▶ [INSTRUCTIONS FOR THE TASK]
Could you work out how many lines of the material below hold "from"? Only the number is needed.

_ _ _ _ _

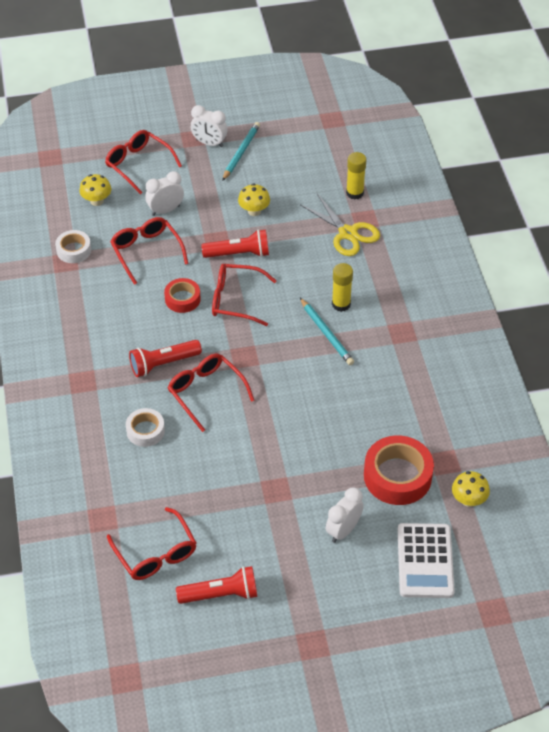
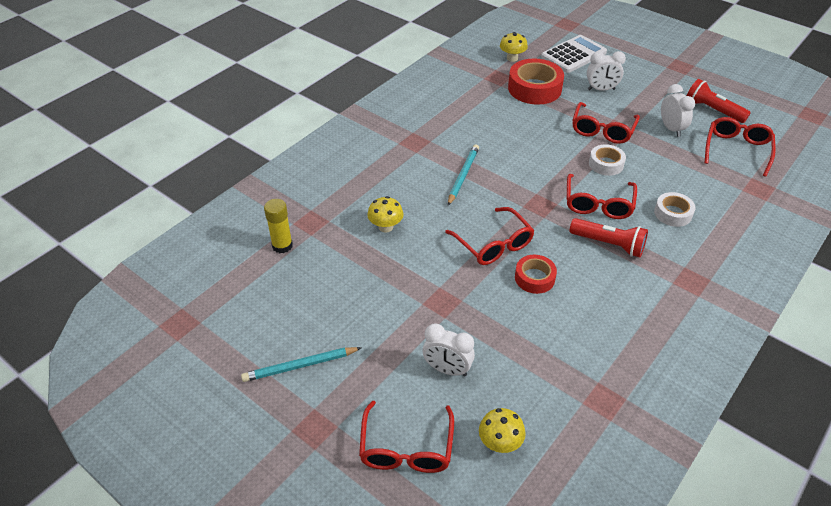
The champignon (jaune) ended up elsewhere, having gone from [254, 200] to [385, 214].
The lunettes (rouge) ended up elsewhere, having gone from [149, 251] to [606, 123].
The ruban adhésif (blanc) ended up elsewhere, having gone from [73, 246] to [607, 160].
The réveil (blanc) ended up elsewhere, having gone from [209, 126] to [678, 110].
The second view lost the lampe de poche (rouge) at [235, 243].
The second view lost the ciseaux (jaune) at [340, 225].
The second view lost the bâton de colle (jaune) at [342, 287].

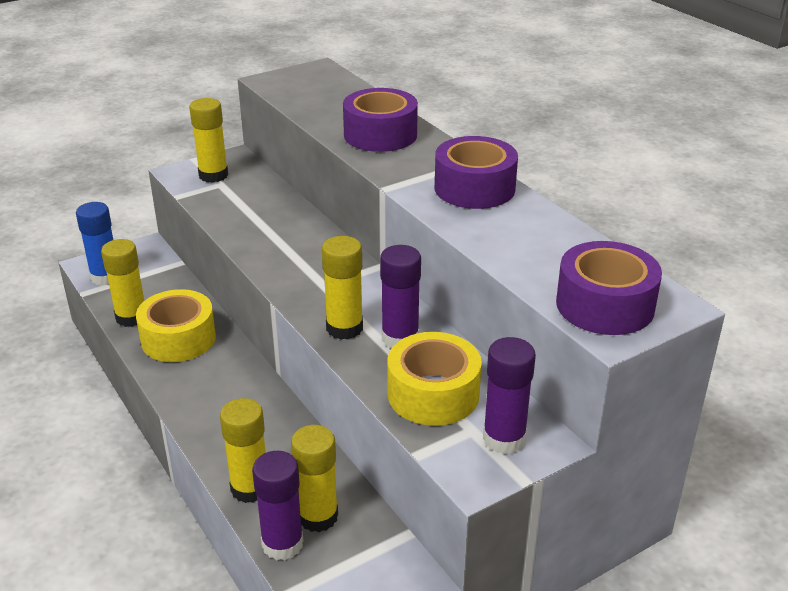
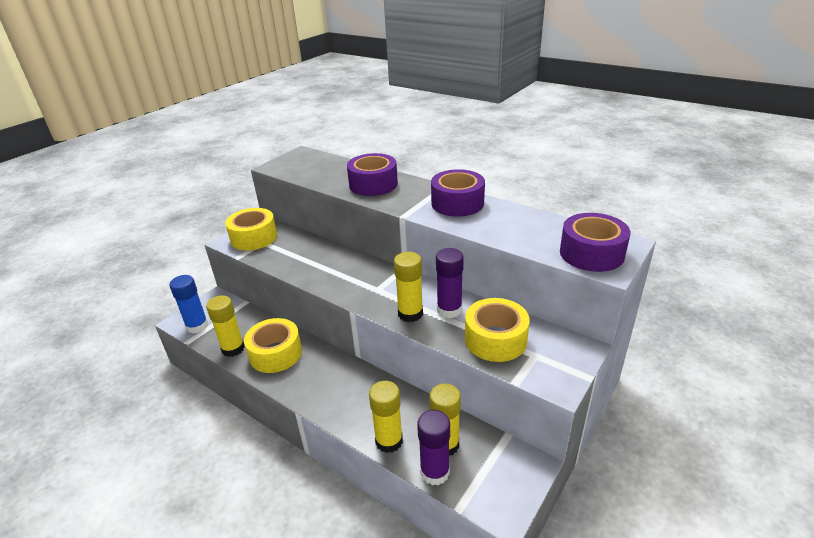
Where the bâton de colle (jaune) stood at [208, 140], the ruban adhésif (jaune) came to stand at [251, 229].
The second view lost the bâton de colle (violet) at [509, 395].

_ _ _ _ _

▶ [SOLUTION]
4